◆ How to complete this task
From the line with "C3: 68uF (+5V, GND) -> 15nF (+5V, GND)" to the line with "U3: MCP4726 -> MCP4725", output every line below exactly, both ends included. Skip the pictures.
──────
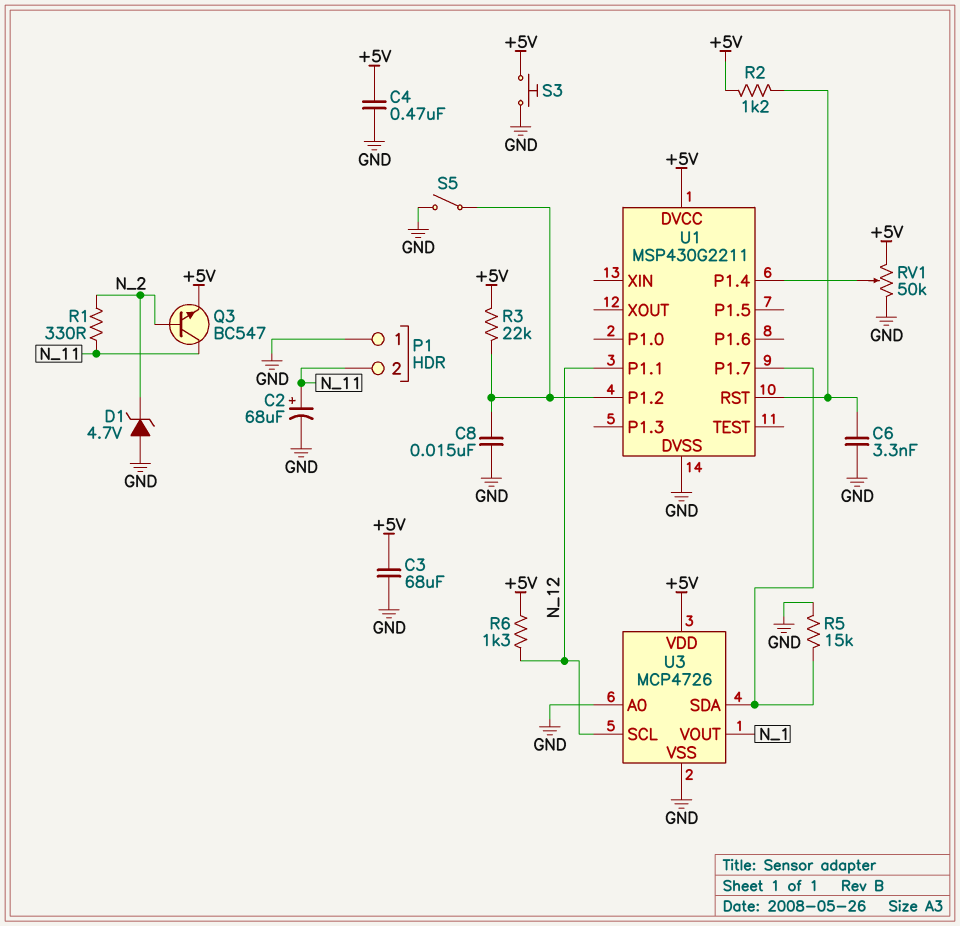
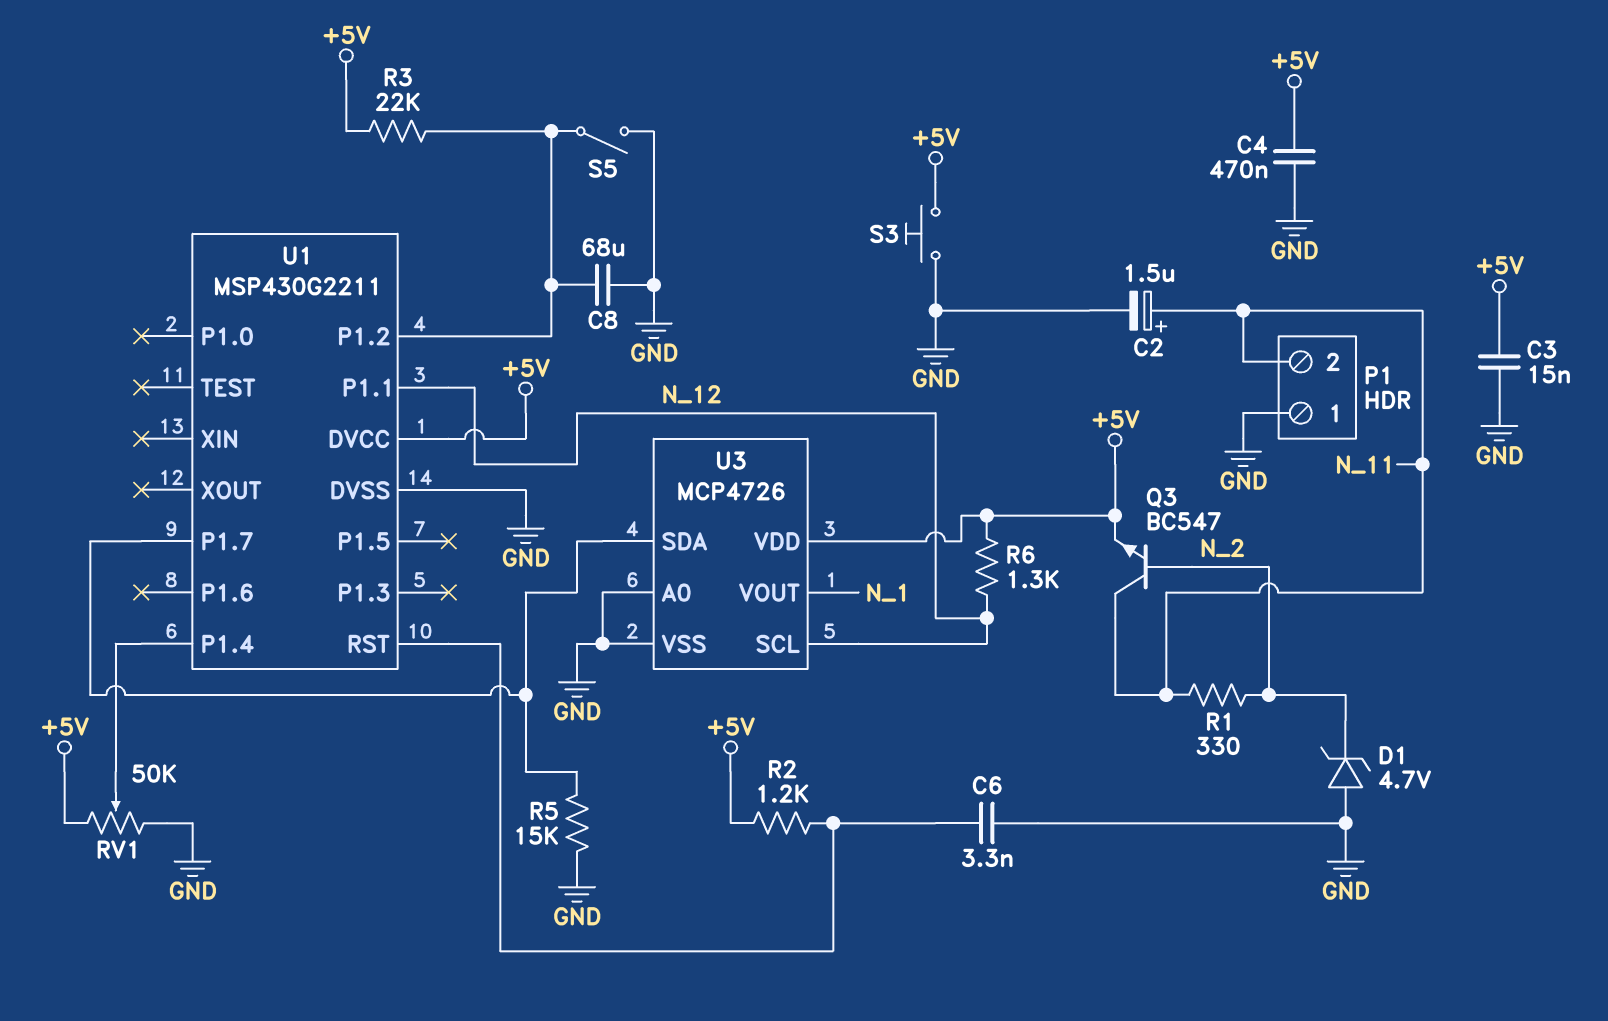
C2: 68uF (plus N_11, minus GND) -> 1.5uF (plus N_11, minus GND)
C3: 68uF (+5V, GND) -> 15nF (+5V, GND)
C8: 15nF (GND, U1/P1.2) -> 68uF (GND, U1/P1.2)

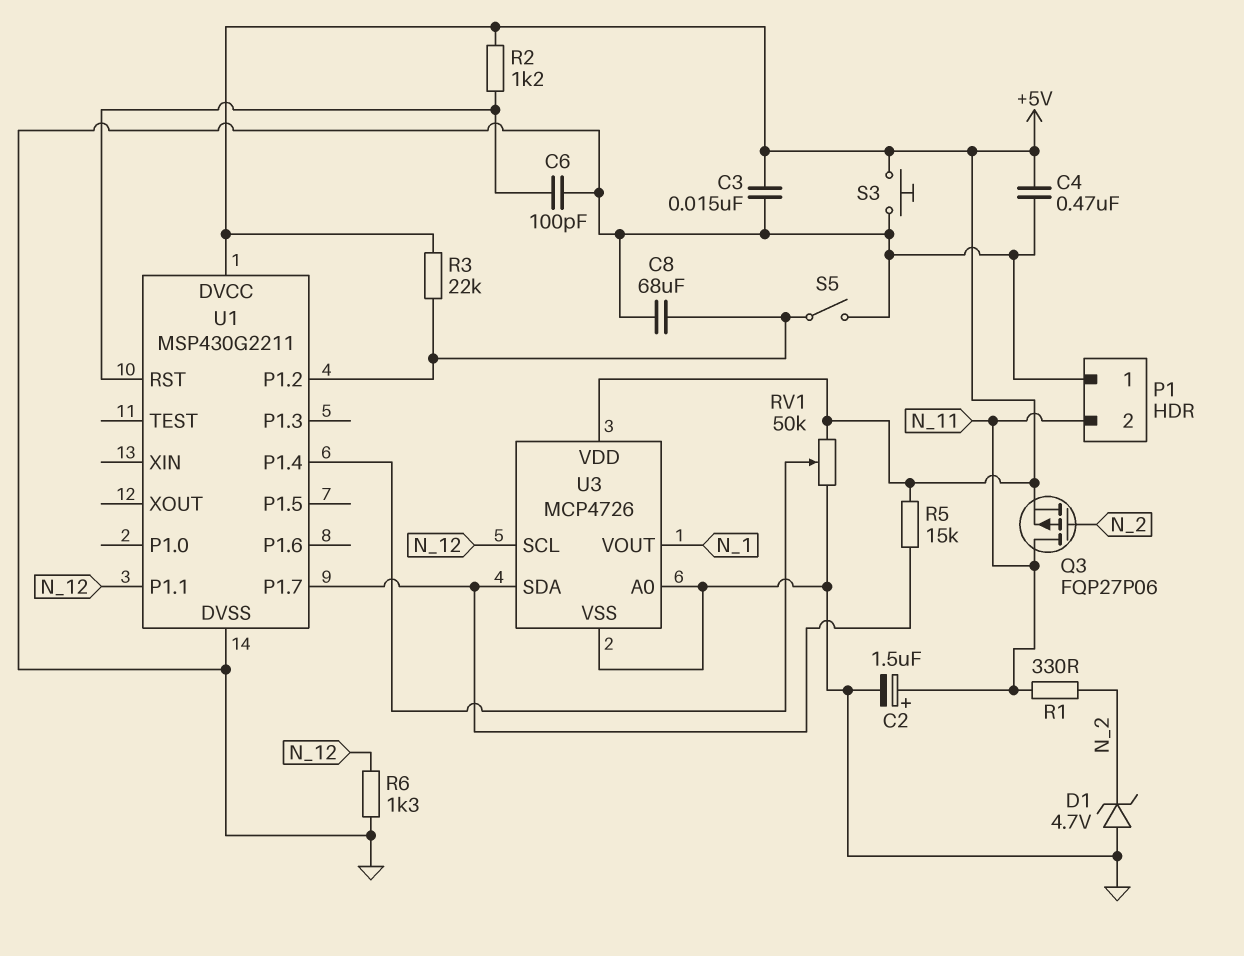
C6: 3.3nF (GND, U1/RST) -> 100pF (GND, U1/RST)
Q3: NPN BC547 (B N_2, C N_11, E +5V) -> PMOS FQP27P06 (G N_2, D N_11, S +5V)
R5: 15k (GND, U1/P1.7) -> 15k (+5V, U1/P1.7)
R6: 1.3k (+5V, N_12) -> 1.3k (GND, N_12)

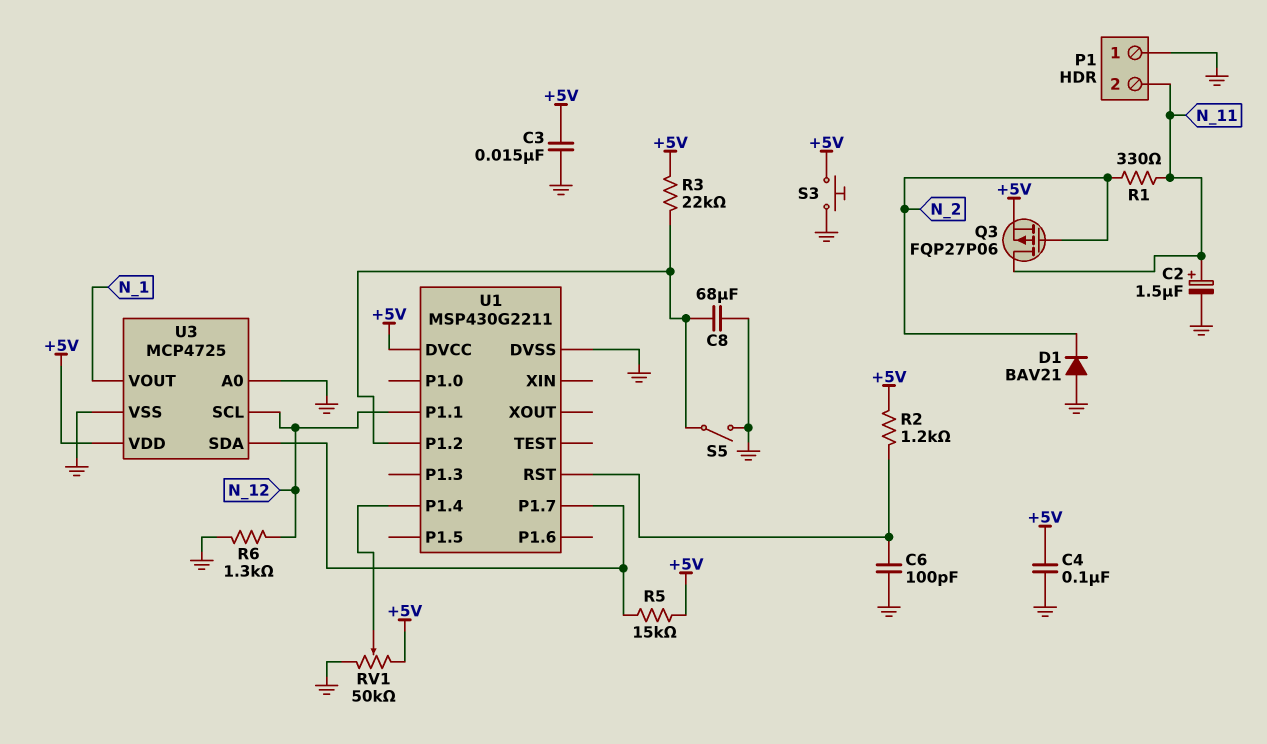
C4: 470nF (+5V, GND) -> 100nF (+5V, GND)
D1: zener 4.7V (A GND, K N_2) -> diode BAV21 (A GND, K N_2)
U3: MCP4726 -> MCP4725

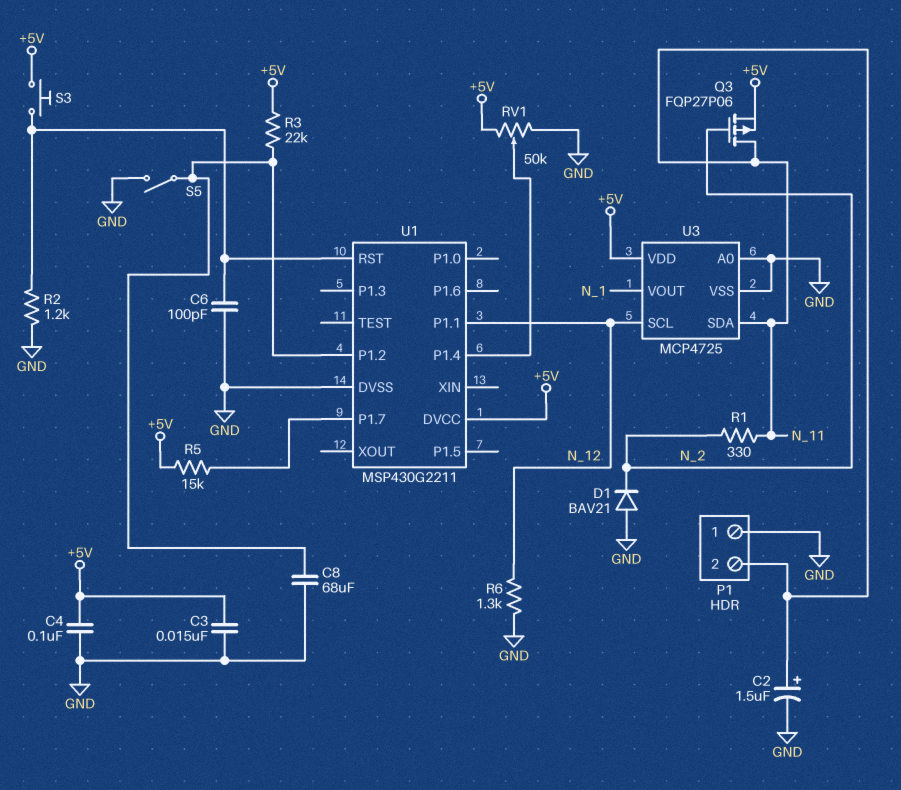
R2: 1.2k (+5V, U1/RST) -> 1.2k (GND, U1/RST)
S3: button (+5V, GND) -> button (+5V, U1/RST)
U3 pin SDA: U1/P1.7 -> N_11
──────
◆ Output for this exercise
C3: 68uF (+5V, GND) -> 15nF (+5V, GND)
C8: 15nF (GND, U1/P1.2) -> 68uF (GND, U1/P1.2)

C6: 3.3nF (GND, U1/RST) -> 100pF (GND, U1/RST)
Q3: NPN BC547 (B N_2, C N_11, E +5V) -> PMOS FQP27P06 (G N_2, D N_11, S +5V)
R5: 15k (GND, U1/P1.7) -> 15k (+5V, U1/P1.7)
R6: 1.3k (+5V, N_12) -> 1.3k (GND, N_12)

C4: 470nF (+5V, GND) -> 100nF (+5V, GND)
D1: zener 4.7V (A GND, K N_2) -> diode BAV21 (A GND, K N_2)
U3: MCP4726 -> MCP4725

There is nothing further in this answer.